Exercise prompt: Search the records for the word "yellow" and pick out every line that has it.

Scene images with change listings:
========

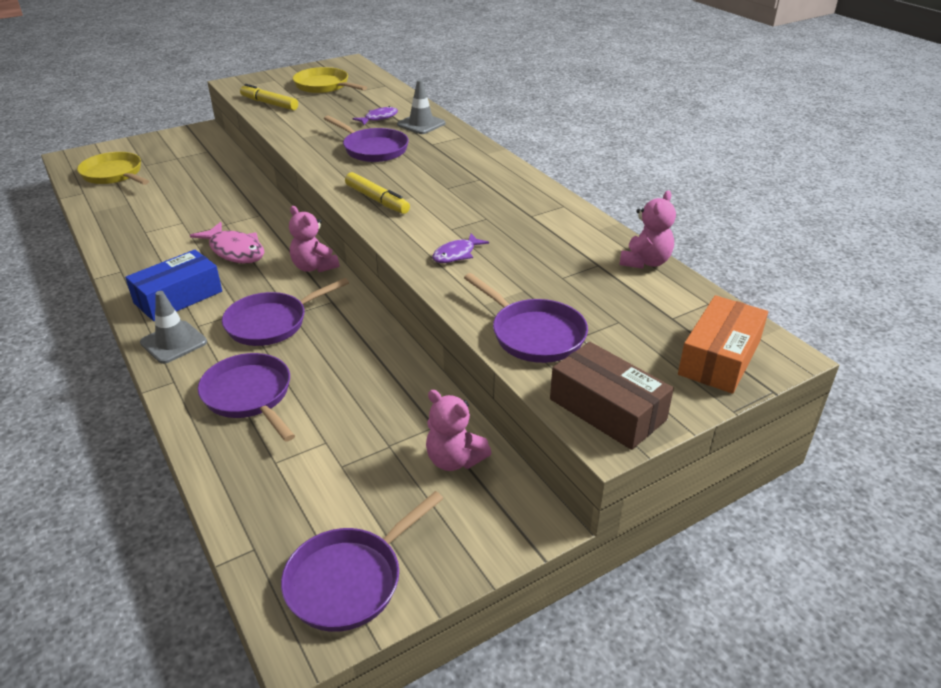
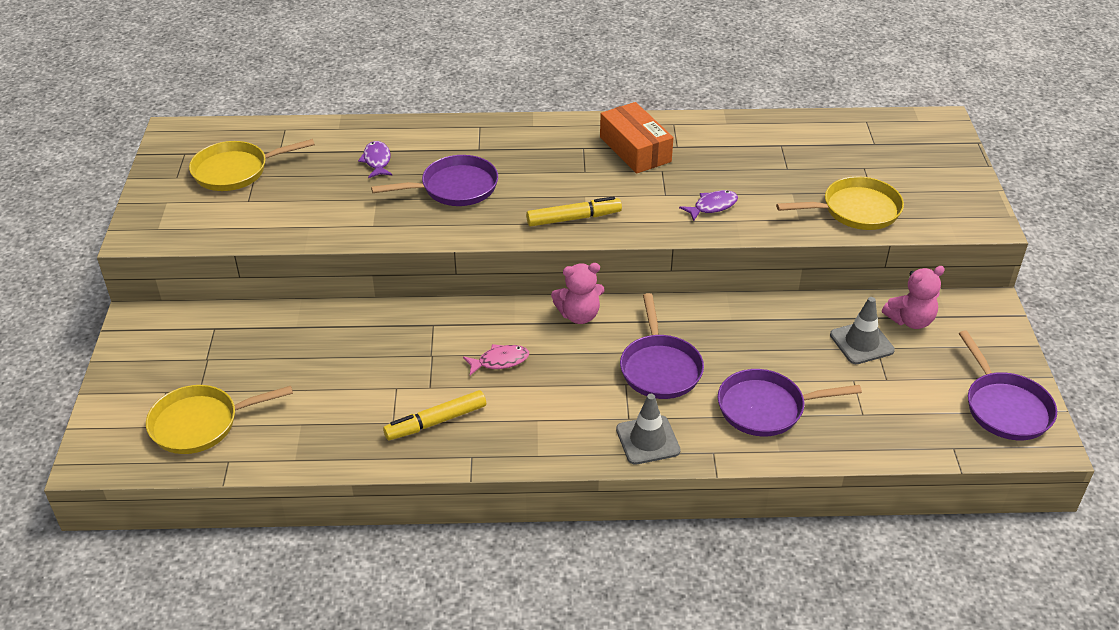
camera: 60 degrees left, 5 degrees up
(178, 297) = (564, 421): blue box -> none
(235, 251) = (500, 361): pink fish -> pink fish, size x0.61
(269, 104) = (244, 224): yellow marker -> yellow marker (436, 422)
(421, 124) = (423, 140): grey traffic cone -> grey traffic cone (861, 343)
(456, 254) = (712, 206): purple fish -> purple fish turned 105 degrees counterclockwise
(533, 334) = (855, 210): purple pan -> yellow pan
(607, 409) = (961, 213): brown box -> none
(645, 262) = (793, 123): pink teddy bear -> none
(719, 358) = (932, 145): orange box -> orange box (635, 149)

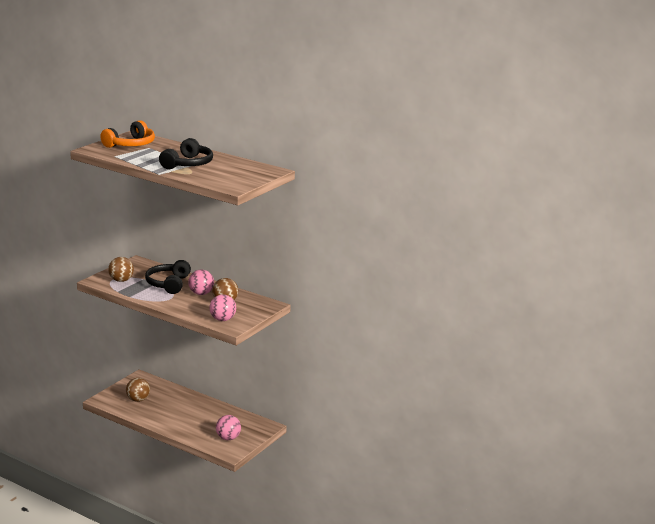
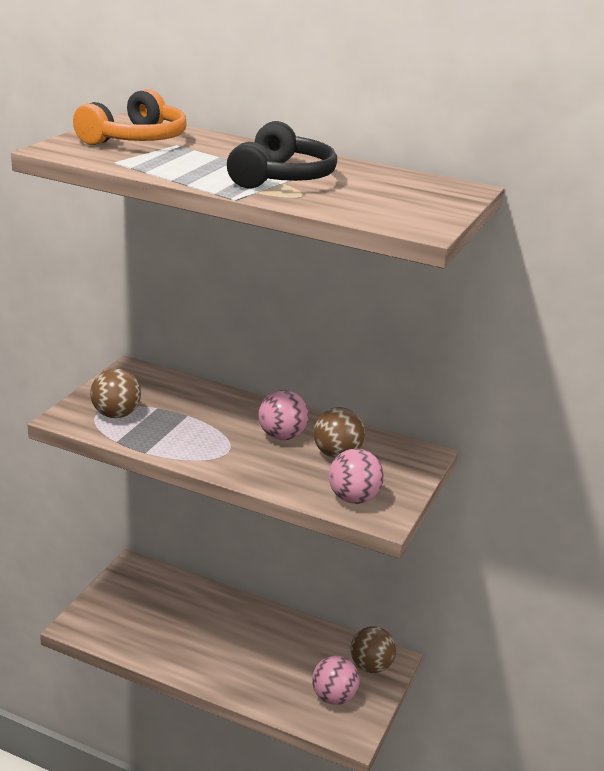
camera: 10 degrees left, 5 degrees up
(138, 400) = (142, 619): brown ball -> brown ball (370, 666)
(168, 284) = (210, 417): black headphones -> none

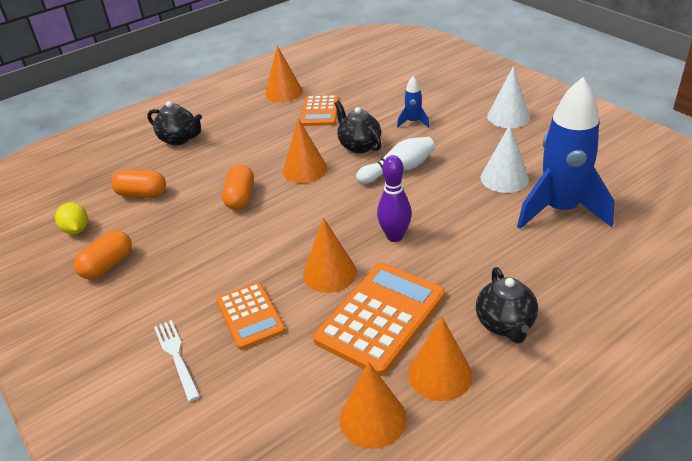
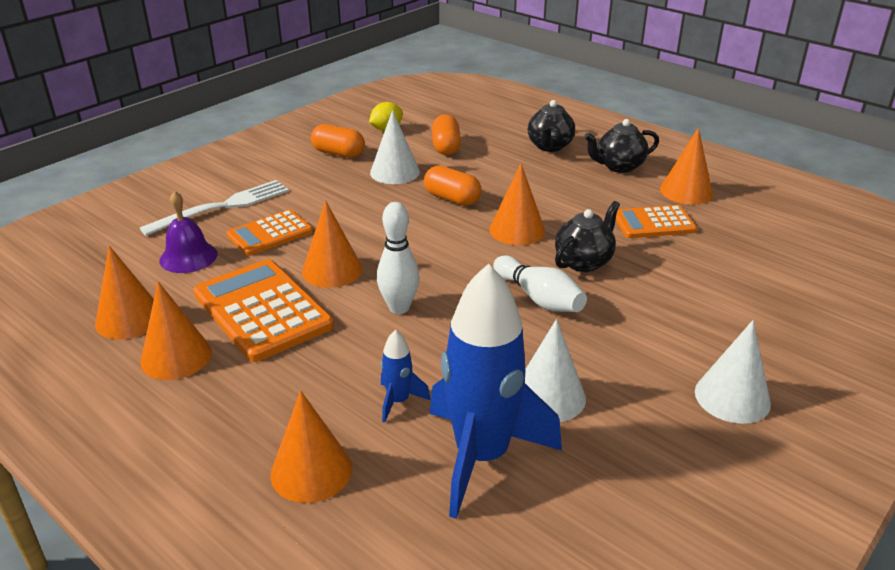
camera: 75 degrees right, 5 degrees down
(172, 228) = (395, 172): none -> white cone
(176, 356) = (223, 206): white fork -> white fork, size x1.54
(240, 198) = (452, 199): orange capsule -> orange capsule turned 45 degrees clockwise
(271, 379) = (188, 257): none -> purple bell
(380, 317) = (262, 310): orange calculator -> orange calculator turned 150 degrees counterclockwise
(395, 236) = (399, 307): purple bowling pin -> white bowling pin
(413, 122) = (665, 301): blue rocket -> blue rocket (398, 401)
(505, 324) = (244, 403): black teapot -> black teapot (619, 166)
(577, 286) = (311, 471): none -> orange cone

========

Response to the exercise:
(269, 104) = (244, 224): yellow marker -> yellow marker (436, 422)
(533, 334) = (855, 210): purple pan -> yellow pan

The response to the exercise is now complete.